Supplied material:
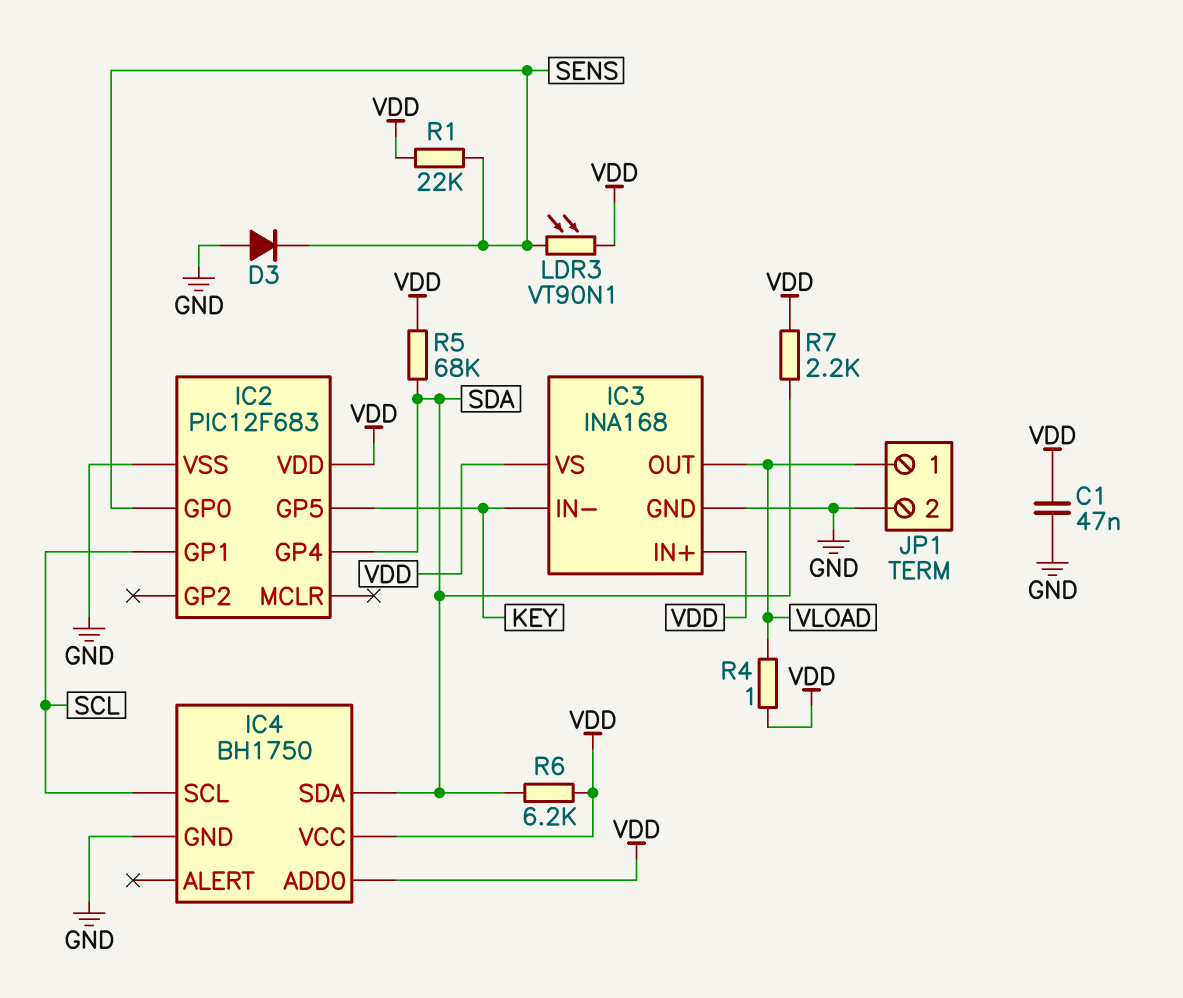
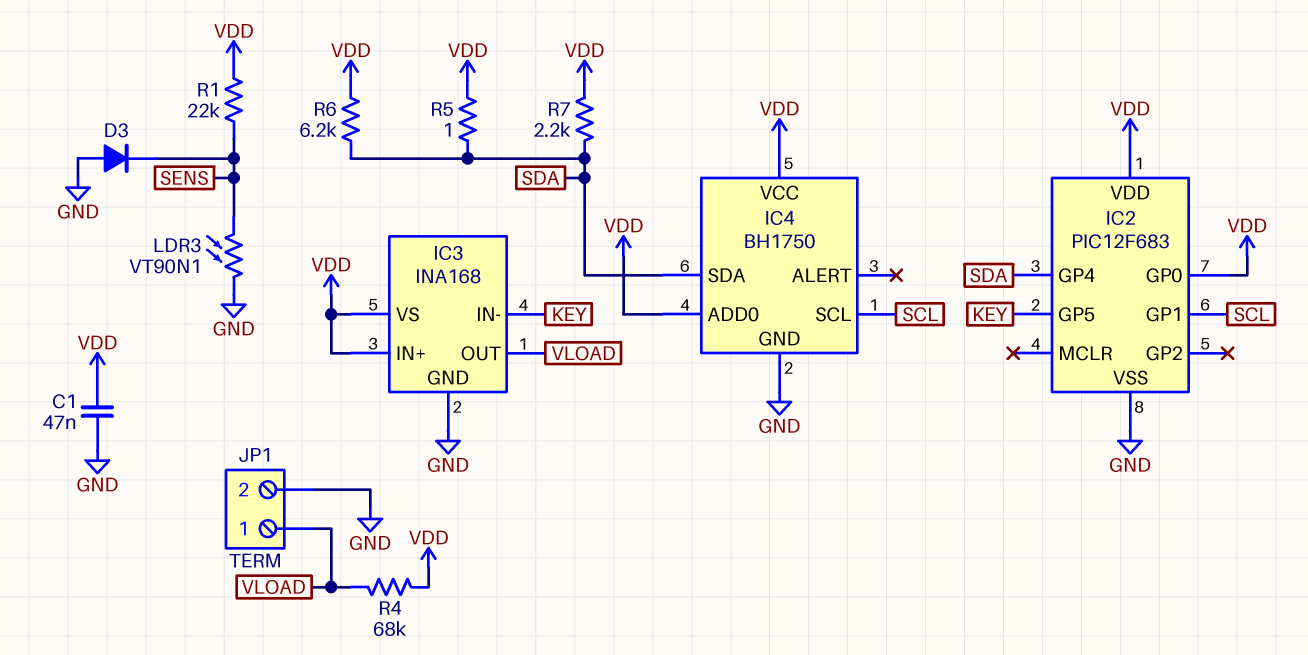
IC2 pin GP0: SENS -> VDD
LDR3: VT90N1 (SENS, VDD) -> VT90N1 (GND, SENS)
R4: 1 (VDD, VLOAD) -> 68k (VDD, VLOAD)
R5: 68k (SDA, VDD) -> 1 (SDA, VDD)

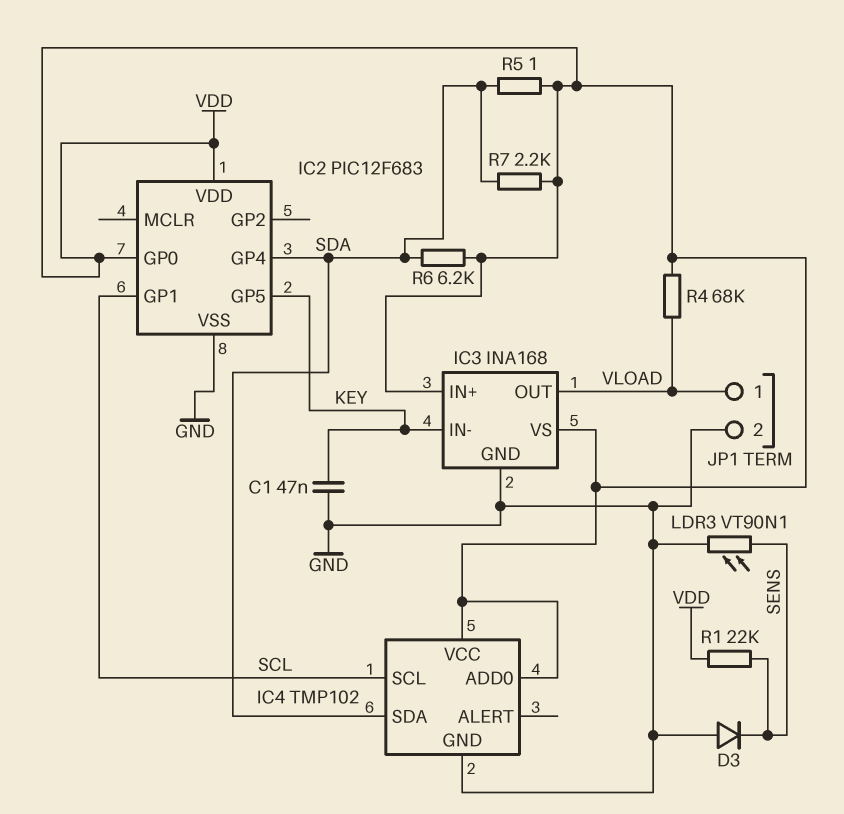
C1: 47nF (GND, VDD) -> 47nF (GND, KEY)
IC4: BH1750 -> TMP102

==

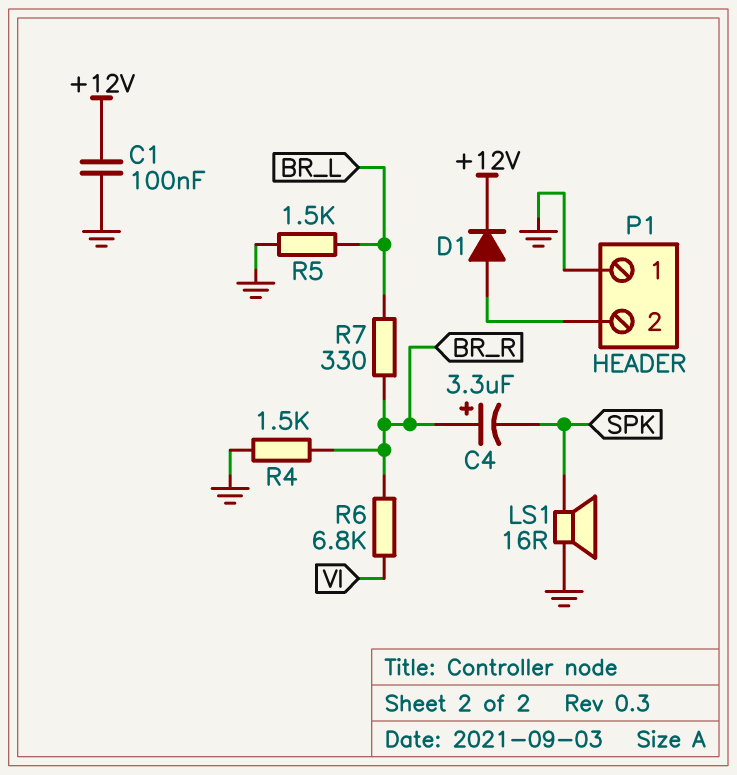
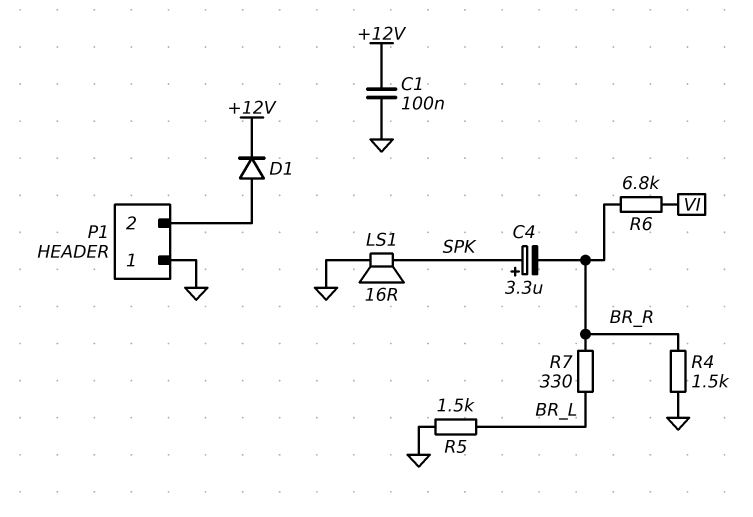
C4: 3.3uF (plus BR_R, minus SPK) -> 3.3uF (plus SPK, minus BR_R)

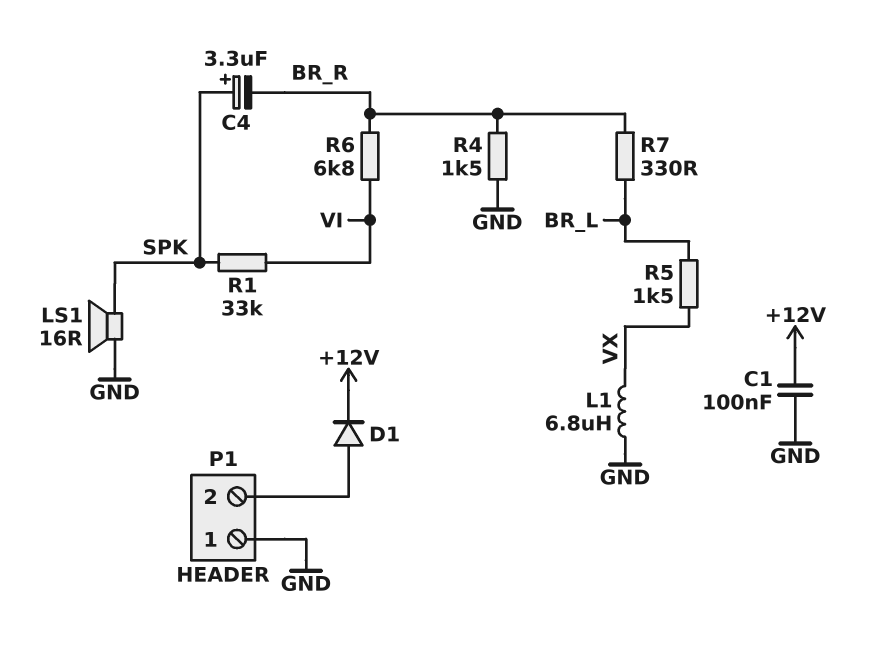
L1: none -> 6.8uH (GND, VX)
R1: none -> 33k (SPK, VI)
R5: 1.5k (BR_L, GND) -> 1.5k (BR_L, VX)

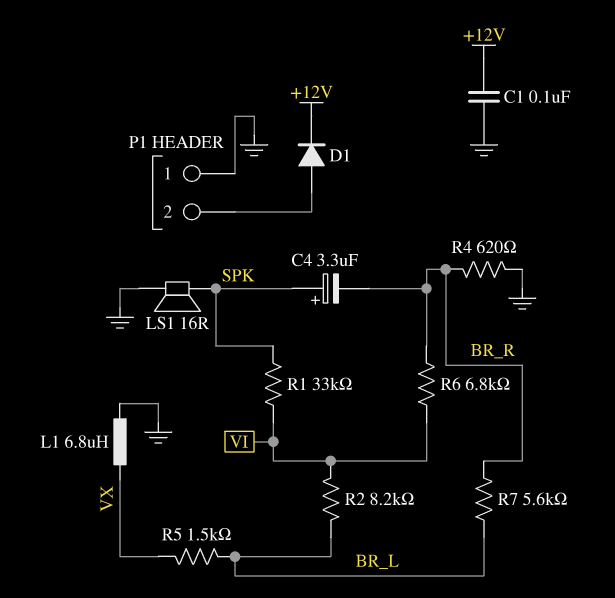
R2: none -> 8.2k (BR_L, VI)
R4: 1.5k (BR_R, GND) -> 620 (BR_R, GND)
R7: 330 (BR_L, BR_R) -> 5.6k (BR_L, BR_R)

--

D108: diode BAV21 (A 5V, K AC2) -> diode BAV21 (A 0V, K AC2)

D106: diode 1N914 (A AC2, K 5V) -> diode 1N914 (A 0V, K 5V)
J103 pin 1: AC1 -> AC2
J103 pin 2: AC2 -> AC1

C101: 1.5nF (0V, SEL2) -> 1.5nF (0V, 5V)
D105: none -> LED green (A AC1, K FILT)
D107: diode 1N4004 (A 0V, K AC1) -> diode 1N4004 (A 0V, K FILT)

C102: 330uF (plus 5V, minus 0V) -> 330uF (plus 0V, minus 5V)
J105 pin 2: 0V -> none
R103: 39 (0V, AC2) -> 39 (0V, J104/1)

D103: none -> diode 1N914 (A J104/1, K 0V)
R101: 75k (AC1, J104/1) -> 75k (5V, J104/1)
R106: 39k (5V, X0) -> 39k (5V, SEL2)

How to complete this task: Copy each line of the preceding material that contains "plus".

Written solution:
C4: 3.3uF (plus BR_R, minus SPK) -> 3.3uF (plus SPK, minus BR_R)
C102: 330uF (plus 5V, minus 0V) -> 330uF (plus 0V, minus 5V)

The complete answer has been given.